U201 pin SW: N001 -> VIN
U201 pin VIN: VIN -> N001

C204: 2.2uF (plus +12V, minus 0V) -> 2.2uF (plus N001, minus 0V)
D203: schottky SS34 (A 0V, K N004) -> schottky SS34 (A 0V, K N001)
...
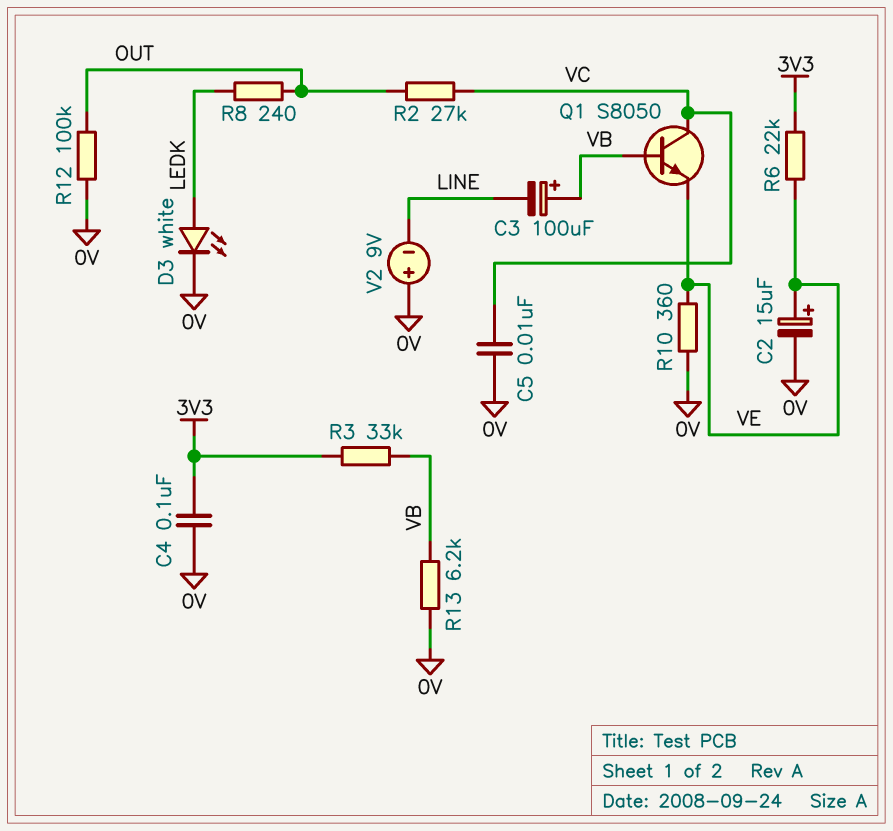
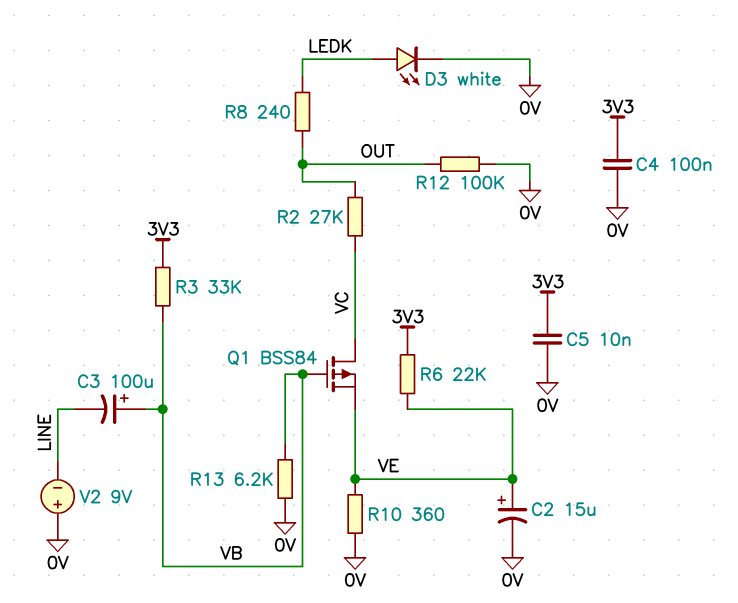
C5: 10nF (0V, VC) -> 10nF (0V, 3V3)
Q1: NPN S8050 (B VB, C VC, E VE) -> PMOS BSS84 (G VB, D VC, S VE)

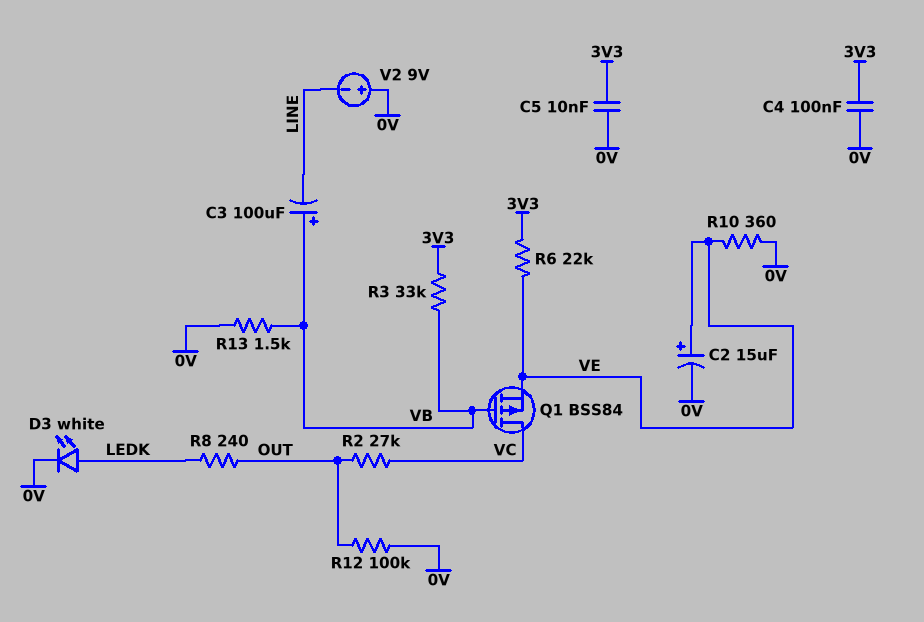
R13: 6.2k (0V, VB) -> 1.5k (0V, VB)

*Task brief:* Please repeat the lines of the material above exactly, starting with the line that contains "Q1: NPN S8050" and ending with the line that contains "R13: 6.2k (0V, VB) -> 1.5k (0V, VB)". Leave the pictures out.

*Written response:*
Q1: NPN S8050 (B VB, C VC, E VE) -> PMOS BSS84 (G VB, D VC, S VE)

R13: 6.2k (0V, VB) -> 1.5k (0V, VB)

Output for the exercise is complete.